* [Exercise prompt]:
Please reproduce the entries between the line holding "Find the location of a particular element. The" and the line holding "Is point (277, 472)", inclusive, leaving out the pictures.

* * * * * * * * *

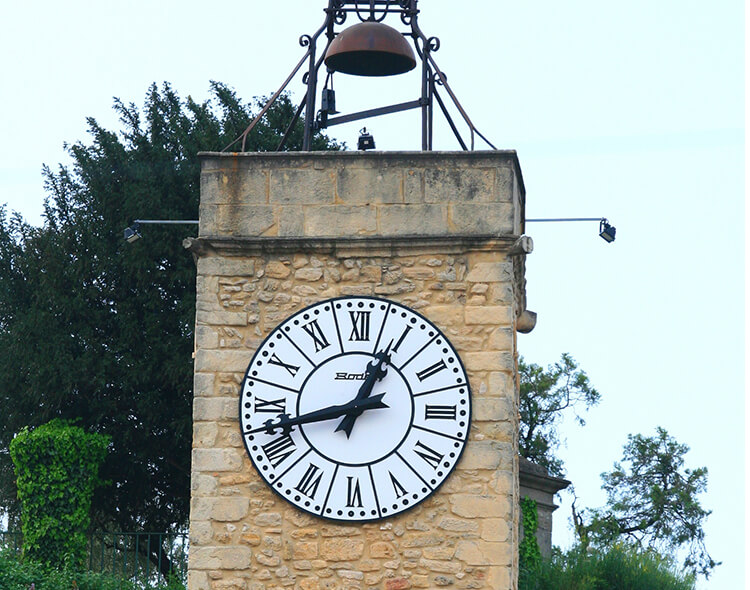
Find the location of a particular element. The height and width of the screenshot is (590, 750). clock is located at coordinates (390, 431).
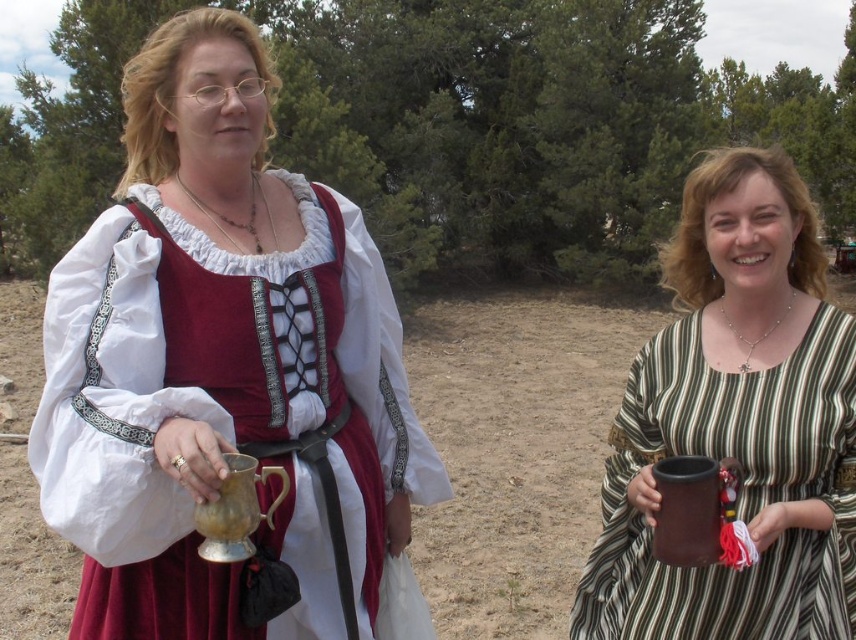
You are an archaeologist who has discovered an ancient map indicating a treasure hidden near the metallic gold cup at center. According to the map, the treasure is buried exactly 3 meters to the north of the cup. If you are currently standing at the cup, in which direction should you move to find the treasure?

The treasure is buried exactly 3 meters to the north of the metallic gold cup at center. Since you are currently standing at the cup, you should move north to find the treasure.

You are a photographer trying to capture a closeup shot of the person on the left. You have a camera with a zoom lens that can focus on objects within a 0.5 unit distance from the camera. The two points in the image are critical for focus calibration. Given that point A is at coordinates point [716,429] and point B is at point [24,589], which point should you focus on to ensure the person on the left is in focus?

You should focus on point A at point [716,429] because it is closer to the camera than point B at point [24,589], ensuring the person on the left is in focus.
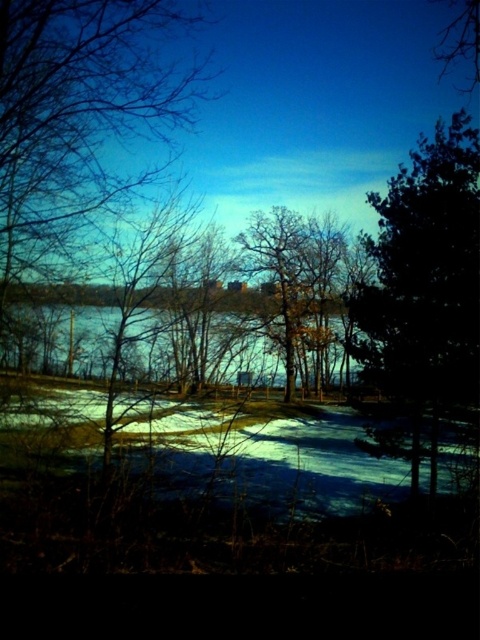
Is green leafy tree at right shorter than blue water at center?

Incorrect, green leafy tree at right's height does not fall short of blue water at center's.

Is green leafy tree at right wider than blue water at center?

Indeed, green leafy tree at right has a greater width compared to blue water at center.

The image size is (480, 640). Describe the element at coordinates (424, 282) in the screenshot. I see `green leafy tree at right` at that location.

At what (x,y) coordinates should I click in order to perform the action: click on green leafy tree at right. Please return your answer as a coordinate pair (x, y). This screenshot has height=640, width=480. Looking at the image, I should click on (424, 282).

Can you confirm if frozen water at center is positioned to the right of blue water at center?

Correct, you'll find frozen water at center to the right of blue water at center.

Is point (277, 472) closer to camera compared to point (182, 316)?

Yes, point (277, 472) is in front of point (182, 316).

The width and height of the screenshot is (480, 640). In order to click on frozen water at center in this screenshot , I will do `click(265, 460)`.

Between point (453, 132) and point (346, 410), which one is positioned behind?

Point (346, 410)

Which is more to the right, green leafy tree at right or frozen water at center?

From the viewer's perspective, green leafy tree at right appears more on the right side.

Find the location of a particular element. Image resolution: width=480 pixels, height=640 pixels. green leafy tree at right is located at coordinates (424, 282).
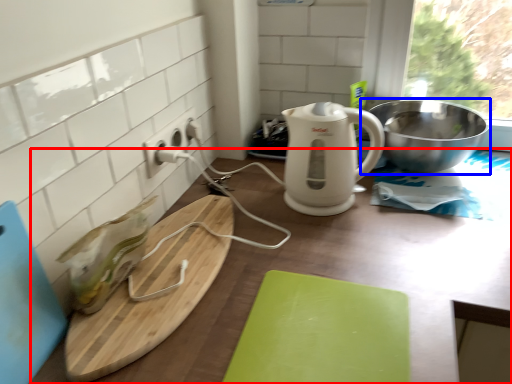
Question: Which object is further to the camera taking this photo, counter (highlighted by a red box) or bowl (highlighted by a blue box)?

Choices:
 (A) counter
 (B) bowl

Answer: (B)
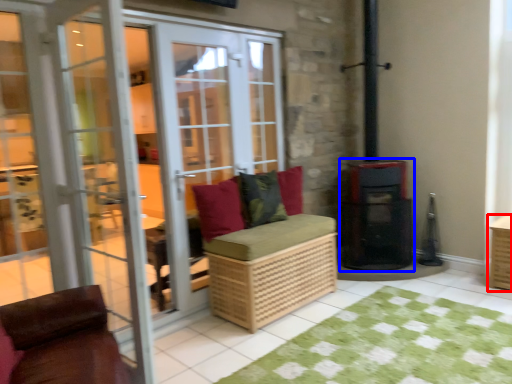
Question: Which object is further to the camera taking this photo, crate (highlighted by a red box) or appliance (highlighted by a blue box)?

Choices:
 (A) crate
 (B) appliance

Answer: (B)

* * * * * * * * *

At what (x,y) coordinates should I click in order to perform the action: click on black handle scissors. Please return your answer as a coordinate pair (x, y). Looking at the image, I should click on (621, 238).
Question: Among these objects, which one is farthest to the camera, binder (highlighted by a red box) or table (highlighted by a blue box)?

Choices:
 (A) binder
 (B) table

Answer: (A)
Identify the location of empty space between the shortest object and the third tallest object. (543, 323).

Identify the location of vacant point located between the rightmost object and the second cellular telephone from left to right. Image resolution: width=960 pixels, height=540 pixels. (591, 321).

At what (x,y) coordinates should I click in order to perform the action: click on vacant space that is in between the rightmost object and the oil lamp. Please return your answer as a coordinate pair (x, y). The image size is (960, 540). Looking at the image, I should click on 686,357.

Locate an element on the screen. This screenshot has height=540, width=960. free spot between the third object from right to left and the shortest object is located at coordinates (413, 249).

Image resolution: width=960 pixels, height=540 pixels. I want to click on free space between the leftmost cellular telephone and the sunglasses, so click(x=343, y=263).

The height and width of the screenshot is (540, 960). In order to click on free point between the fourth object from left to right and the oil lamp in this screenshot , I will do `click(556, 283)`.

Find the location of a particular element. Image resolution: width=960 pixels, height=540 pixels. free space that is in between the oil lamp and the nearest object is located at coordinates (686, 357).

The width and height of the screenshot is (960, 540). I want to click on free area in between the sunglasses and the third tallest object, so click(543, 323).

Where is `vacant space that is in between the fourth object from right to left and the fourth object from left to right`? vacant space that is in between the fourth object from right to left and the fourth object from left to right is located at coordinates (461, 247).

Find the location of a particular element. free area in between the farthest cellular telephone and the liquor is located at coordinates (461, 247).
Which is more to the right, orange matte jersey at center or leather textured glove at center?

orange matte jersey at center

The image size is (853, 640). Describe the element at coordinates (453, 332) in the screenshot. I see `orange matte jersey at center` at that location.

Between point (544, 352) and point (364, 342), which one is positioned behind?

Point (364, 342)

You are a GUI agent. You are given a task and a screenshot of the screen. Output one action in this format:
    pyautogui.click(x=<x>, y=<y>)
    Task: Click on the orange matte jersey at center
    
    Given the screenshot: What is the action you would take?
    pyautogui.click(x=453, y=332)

* * * * * * * * *

* [Output]:
Find the location of a particular element. The height and width of the screenshot is (590, 750). clock is located at coordinates (390, 431).
You are an archaeologist who has discovered an ancient map indicating a treasure hidden near the metallic gold cup at center. According to the map, the treasure is buried exactly 3 meters to the north of the cup. If you are currently standing at the cup, in which direction should you move to find the treasure?

The treasure is buried exactly 3 meters to the north of the metallic gold cup at center. Since you are currently standing at the cup, you should move north to find the treasure.

You are a photographer trying to capture a closeup shot of the person on the left. You have a camera with a zoom lens that can focus on objects within a 0.5 unit distance from the camera. The two points in the image are critical for focus calibration. Given that point A is at coordinates point [716,429] and point B is at point [24,589], which point should you focus on to ensure the person on the left is in focus?

You should focus on point A at point [716,429] because it is closer to the camera than point B at point [24,589], ensuring the person on the left is in focus.
Is green leafy tree at right shorter than blue water at center?

Incorrect, green leafy tree at right's height does not fall short of blue water at center's.

Is green leafy tree at right wider than blue water at center?

Indeed, green leafy tree at right has a greater width compared to blue water at center.

The image size is (480, 640). Describe the element at coordinates (424, 282) in the screenshot. I see `green leafy tree at right` at that location.

At what (x,y) coordinates should I click in order to perform the action: click on green leafy tree at right. Please return your answer as a coordinate pair (x, y). This screenshot has height=640, width=480. Looking at the image, I should click on (424, 282).

Can you confirm if frozen water at center is positioned to the right of blue water at center?

Correct, you'll find frozen water at center to the right of blue water at center.

Is point (277, 472) closer to camera compared to point (182, 316)?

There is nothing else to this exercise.